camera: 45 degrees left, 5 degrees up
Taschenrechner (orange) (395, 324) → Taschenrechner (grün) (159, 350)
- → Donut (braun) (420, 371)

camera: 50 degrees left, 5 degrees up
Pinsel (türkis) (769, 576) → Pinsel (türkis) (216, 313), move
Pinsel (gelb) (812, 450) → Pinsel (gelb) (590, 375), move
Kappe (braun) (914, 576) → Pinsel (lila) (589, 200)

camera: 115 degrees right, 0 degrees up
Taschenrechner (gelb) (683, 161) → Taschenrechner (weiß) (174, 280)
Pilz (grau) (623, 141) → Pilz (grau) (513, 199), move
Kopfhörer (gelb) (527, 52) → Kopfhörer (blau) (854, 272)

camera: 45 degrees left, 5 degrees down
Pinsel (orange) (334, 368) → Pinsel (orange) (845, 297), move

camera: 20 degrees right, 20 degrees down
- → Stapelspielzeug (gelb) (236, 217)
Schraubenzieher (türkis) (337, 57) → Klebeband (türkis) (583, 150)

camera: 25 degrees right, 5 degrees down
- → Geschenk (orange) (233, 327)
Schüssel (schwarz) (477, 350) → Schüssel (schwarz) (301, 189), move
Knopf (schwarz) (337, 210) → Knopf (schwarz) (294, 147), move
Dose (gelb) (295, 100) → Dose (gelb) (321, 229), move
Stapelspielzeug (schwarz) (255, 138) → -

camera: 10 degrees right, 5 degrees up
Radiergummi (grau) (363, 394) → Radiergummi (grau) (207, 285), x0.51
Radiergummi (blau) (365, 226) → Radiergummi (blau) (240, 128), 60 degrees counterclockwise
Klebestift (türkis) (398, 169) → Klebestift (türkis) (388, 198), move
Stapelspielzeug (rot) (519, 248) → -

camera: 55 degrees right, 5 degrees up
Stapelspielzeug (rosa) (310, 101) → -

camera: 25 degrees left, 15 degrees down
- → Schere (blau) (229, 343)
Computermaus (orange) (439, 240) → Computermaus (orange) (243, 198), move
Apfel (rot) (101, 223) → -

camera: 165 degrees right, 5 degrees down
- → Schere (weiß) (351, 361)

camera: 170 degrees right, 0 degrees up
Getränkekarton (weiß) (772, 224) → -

========================================================================

** Required action **
Print out the whole of the material exactly, line for line.

** Output of the task **
camera: 45 degrees left, 5 degrees up
Taschenrechner (orange) (395, 324) → Taschenrechner (grün) (159, 350)
- → Donut (braun) (420, 371)

camera: 50 degrees left, 5 degrees up
Pinsel (türkis) (769, 576) → Pinsel (türkis) (216, 313), move
Pinsel (gelb) (812, 450) → Pinsel (gelb) (590, 375), move
Kappe (braun) (914, 576) → Pinsel (lila) (589, 200)

camera: 115 degrees right, 0 degrees up
Taschenrechner (gelb) (683, 161) → Taschenrechner (weiß) (174, 280)
Pilz (grau) (623, 141) → Pilz (grau) (513, 199), move
Kopfhörer (gelb) (527, 52) → Kopfhörer (blau) (854, 272)

camera: 45 degrees left, 5 degrees down
Pinsel (orange) (334, 368) → Pinsel (orange) (845, 297), move

camera: 20 degrees right, 20 degrees down
- → Stapelspielzeug (gelb) (236, 217)
Schraubenzieher (türkis) (337, 57) → Klebeband (türkis) (583, 150)

camera: 25 degrees right, 5 degrees down
- → Geschenk (orange) (233, 327)
Schüssel (schwarz) (477, 350) → Schüssel (schwarz) (301, 189), move
Knopf (schwarz) (337, 210) → Knopf (schwarz) (294, 147), move
Dose (gelb) (295, 100) → Dose (gelb) (321, 229), move
Stapelspielzeug (schwarz) (255, 138) → -

camera: 10 degrees right, 5 degrees up
Radiergummi (grau) (363, 394) → Radiergummi (grau) (207, 285), x0.51
Radiergummi (blau) (365, 226) → Radiergummi (blau) (240, 128), 60 degrees counterclockwise
Klebestift (türkis) (398, 169) → Klebestift (türkis) (388, 198), move
Stapelspielzeug (rot) (519, 248) → -

camera: 55 degrees right, 5 degrees up
Stapelspielzeug (rosa) (310, 101) → -

camera: 25 degrees left, 15 degrees down
- → Schere (blau) (229, 343)
Computermaus (orange) (439, 240) → Computermaus (orange) (243, 198), move
Apfel (rot) (101, 223) → -

camera: 165 degrees right, 5 degrees down
- → Schere (weiß) (351, 361)

camera: 170 degrees right, 0 degrees up
Getränkekarton (weiß) (772, 224) → -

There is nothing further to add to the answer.